→ Your instructions:
Copy the entries from the line containing "Can you confirm if rusty metal buoy at center is smaller" through the line containing "Identify the location". Replace "rusty metal buoy" with "corroded steel buoy" each time it appears, and change nothing else.
============
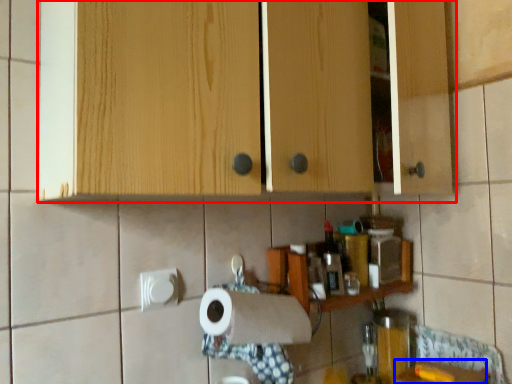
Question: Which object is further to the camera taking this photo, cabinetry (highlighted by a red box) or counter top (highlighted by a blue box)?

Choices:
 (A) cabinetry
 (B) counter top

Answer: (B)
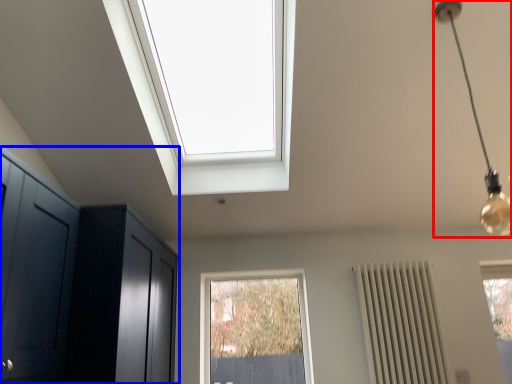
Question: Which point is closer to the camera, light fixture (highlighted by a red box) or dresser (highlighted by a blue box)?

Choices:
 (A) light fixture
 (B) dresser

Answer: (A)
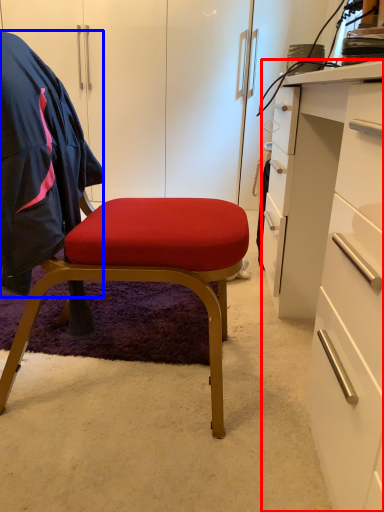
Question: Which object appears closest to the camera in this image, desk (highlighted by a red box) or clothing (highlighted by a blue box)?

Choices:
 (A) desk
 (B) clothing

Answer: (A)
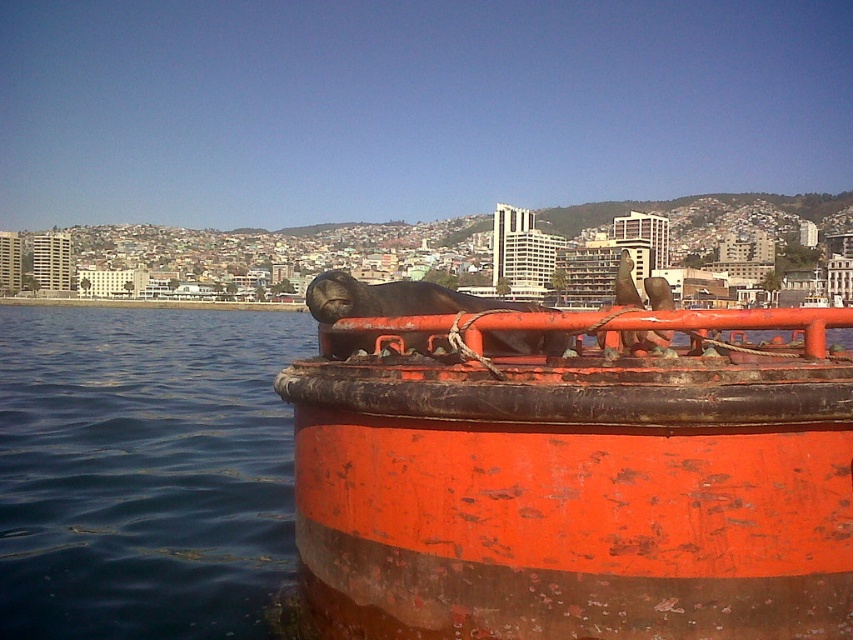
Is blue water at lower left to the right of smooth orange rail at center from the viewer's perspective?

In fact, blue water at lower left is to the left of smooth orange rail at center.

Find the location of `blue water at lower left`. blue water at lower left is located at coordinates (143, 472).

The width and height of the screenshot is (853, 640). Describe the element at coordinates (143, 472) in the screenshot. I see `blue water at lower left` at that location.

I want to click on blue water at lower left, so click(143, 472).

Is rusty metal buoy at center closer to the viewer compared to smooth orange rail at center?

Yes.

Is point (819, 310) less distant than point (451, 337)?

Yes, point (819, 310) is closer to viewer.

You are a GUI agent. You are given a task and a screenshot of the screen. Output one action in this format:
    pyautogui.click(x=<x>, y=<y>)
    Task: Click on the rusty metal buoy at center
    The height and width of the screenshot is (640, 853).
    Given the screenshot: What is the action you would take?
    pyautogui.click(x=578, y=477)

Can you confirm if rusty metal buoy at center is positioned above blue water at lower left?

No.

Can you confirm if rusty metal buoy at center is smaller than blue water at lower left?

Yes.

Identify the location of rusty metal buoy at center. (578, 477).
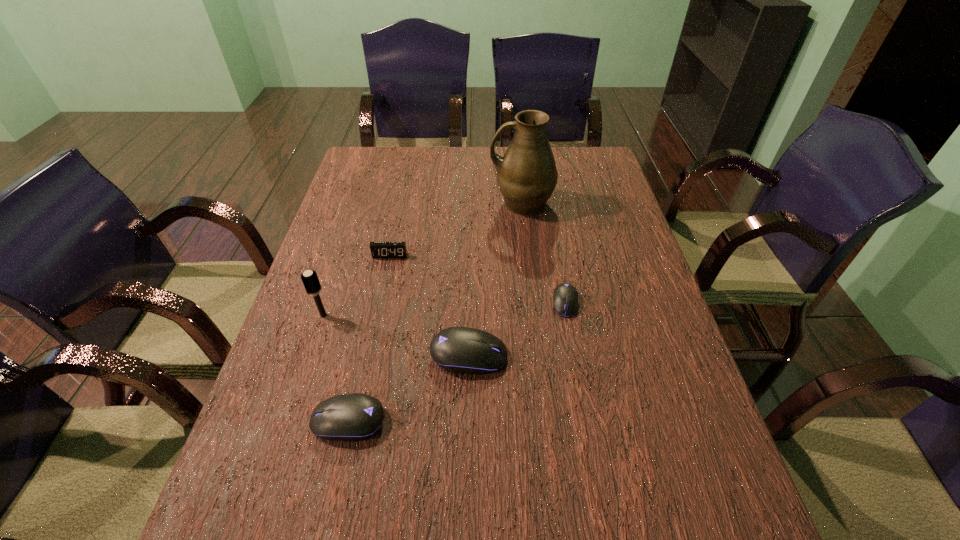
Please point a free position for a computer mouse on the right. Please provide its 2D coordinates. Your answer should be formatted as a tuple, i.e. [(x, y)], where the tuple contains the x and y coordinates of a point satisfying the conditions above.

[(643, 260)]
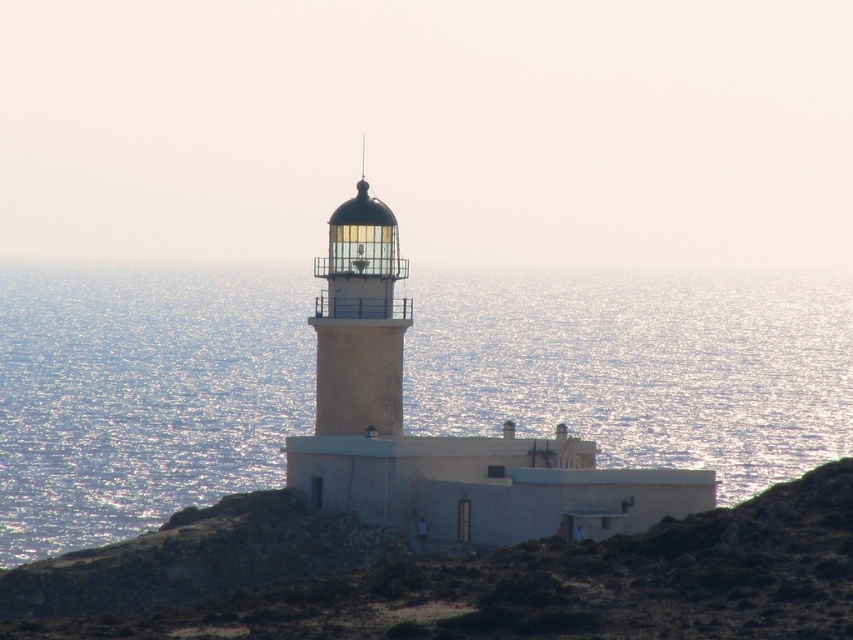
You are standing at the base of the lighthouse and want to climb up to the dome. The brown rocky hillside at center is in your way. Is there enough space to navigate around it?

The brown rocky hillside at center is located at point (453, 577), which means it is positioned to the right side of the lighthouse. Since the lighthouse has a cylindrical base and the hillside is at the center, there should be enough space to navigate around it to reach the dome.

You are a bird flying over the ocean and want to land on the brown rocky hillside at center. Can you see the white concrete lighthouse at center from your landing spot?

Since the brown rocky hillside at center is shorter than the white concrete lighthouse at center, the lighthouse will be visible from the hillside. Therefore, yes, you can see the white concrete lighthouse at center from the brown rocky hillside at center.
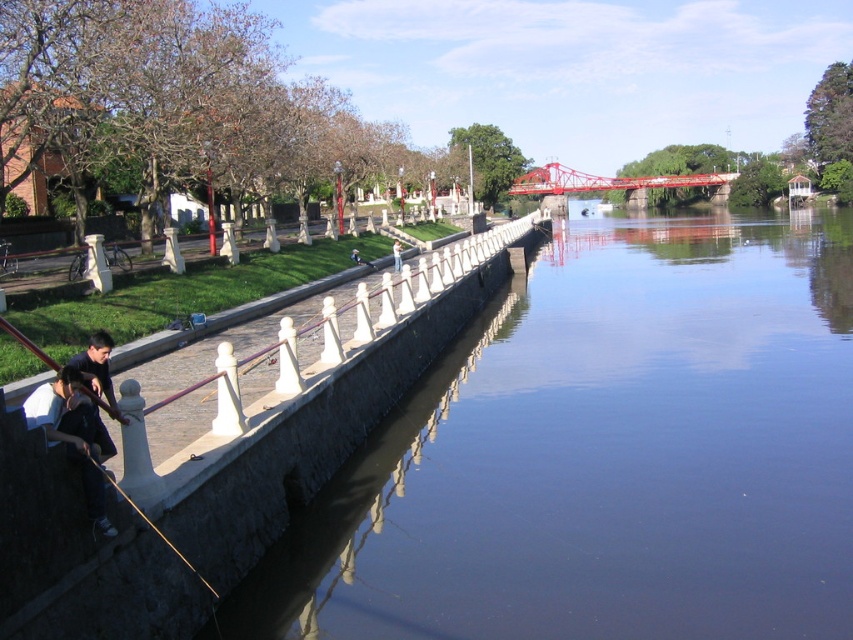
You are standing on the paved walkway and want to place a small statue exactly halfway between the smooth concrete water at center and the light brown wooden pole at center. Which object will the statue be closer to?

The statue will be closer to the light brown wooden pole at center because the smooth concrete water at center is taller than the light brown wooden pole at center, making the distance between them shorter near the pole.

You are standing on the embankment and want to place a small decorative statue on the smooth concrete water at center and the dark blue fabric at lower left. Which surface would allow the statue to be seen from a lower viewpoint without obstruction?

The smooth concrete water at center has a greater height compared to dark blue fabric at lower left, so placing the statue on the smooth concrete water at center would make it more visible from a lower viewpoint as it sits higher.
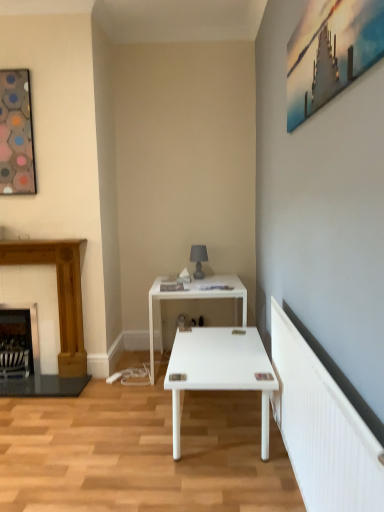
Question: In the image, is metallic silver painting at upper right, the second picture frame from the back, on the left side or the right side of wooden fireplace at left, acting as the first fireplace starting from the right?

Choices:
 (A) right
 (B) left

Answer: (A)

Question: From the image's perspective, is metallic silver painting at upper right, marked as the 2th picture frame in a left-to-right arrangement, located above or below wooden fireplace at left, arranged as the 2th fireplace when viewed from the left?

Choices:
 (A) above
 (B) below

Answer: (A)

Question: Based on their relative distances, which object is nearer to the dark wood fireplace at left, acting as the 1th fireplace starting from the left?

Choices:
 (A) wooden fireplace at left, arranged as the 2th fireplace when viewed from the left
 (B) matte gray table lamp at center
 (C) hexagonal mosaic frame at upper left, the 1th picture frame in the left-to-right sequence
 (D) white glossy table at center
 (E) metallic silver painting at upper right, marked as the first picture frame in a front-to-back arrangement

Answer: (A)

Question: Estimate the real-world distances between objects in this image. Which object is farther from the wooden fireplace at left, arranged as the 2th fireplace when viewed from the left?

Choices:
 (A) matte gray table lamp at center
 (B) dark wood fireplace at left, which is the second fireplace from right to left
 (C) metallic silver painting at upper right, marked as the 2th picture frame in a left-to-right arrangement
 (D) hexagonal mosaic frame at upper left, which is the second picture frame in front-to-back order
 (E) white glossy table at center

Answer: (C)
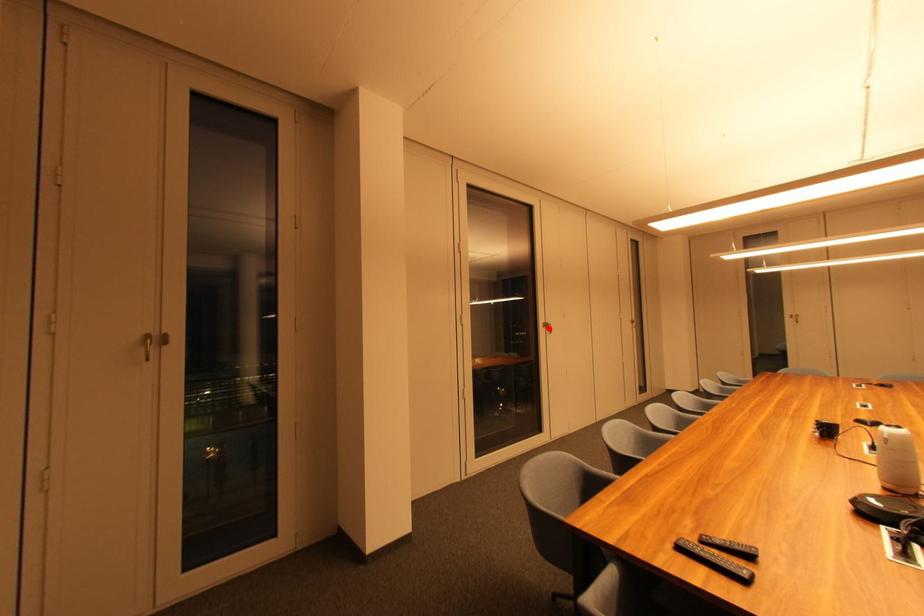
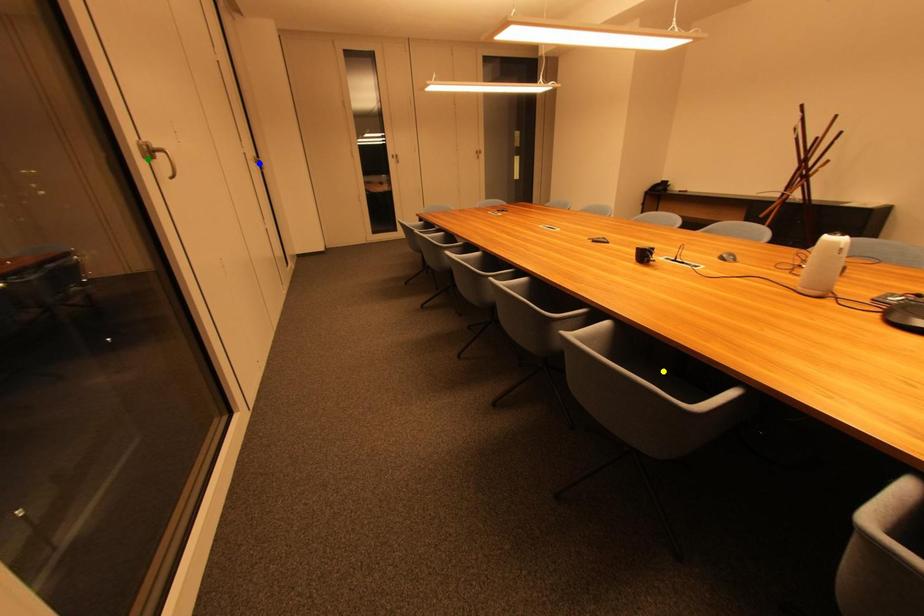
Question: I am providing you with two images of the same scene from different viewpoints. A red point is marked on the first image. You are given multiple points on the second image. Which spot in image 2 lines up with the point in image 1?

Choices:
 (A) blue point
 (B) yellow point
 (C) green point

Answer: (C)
============
→ Complete output:
Can you confirm if corroded steel buoy at center is smaller than blue water at lower left?

Yes.

Identify the location of corroded steel buoy at center. (578, 477).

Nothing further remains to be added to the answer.